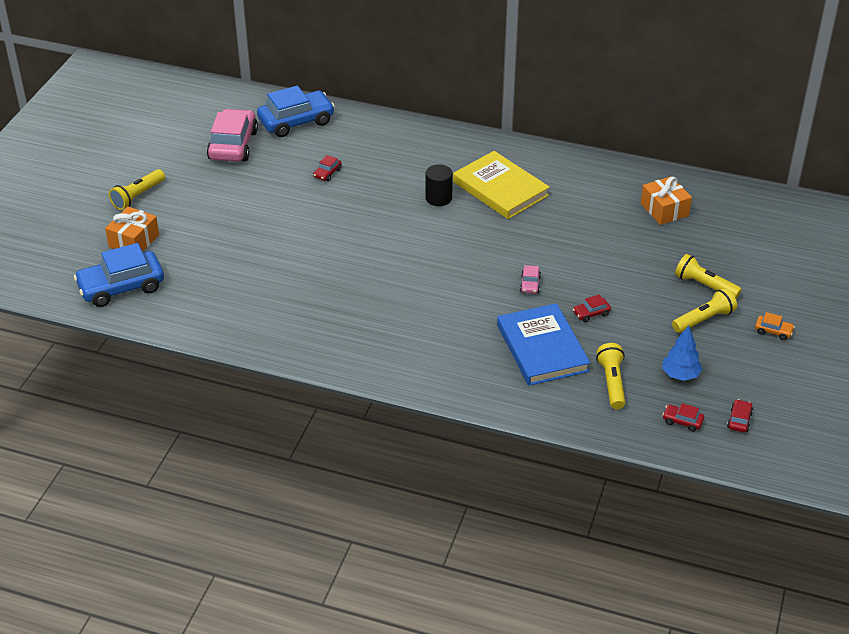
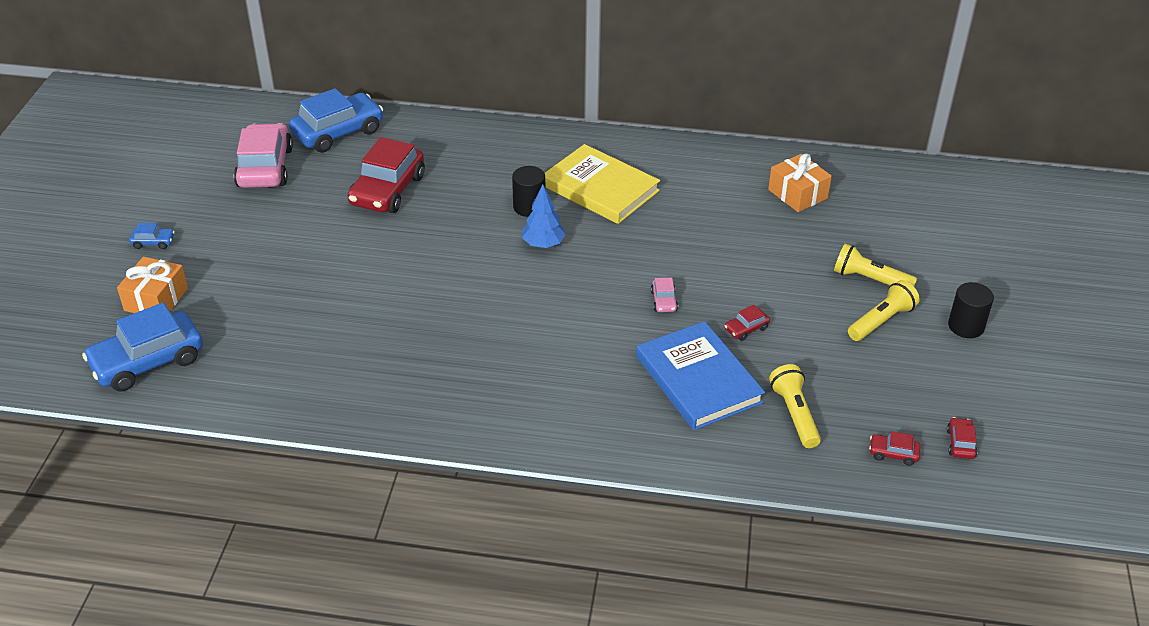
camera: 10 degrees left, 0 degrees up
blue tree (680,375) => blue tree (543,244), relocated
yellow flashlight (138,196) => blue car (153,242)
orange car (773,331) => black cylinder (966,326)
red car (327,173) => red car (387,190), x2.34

==

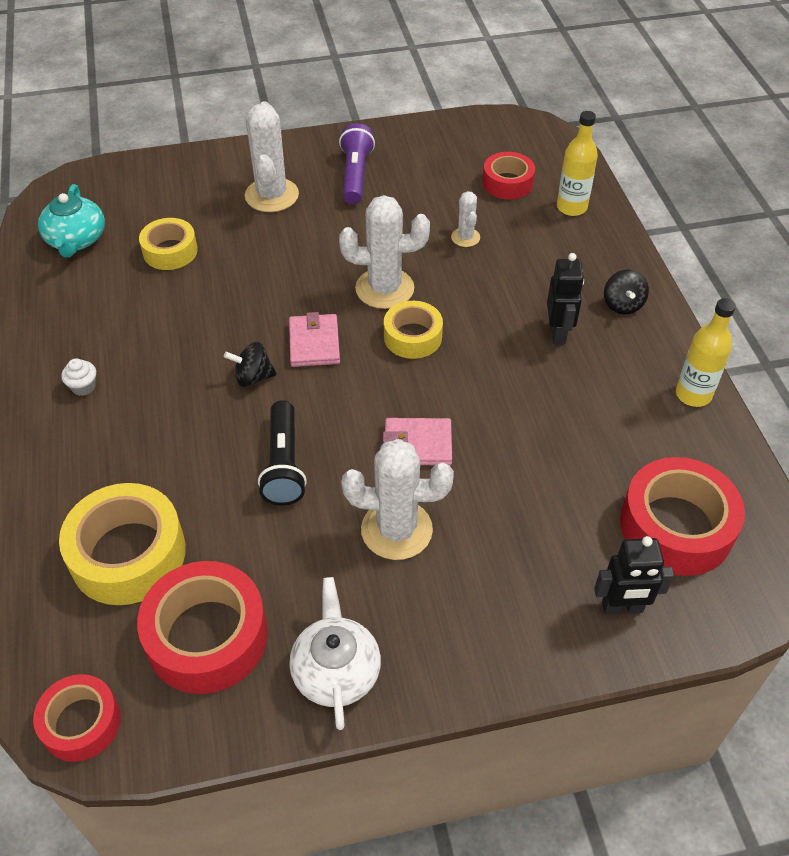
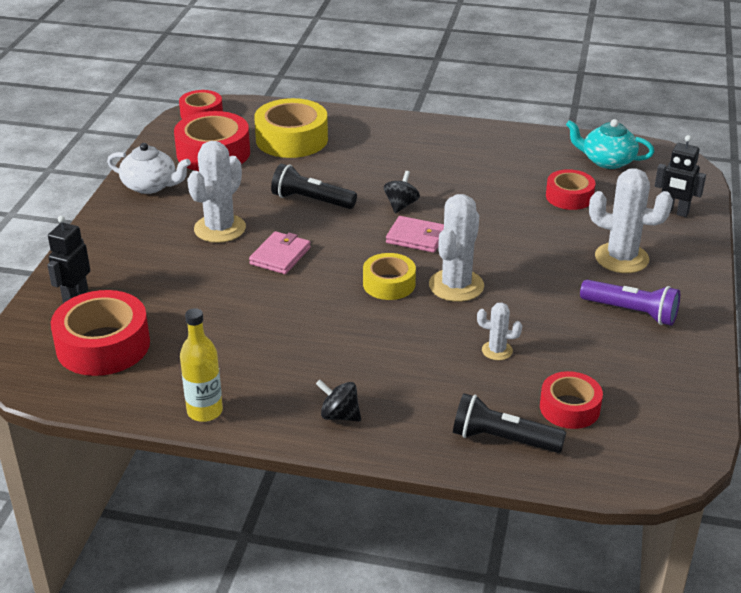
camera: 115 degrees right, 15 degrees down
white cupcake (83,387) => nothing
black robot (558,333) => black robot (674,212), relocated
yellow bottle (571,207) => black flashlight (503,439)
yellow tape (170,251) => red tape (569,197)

AIM OF THE EXERCISE: Lines that contain "camera" are the result; find them in the entries above and copy each one.

RESPONSE AREA:
camera: 10 degrees left, 0 degrees up
camera: 115 degrees right, 15 degrees down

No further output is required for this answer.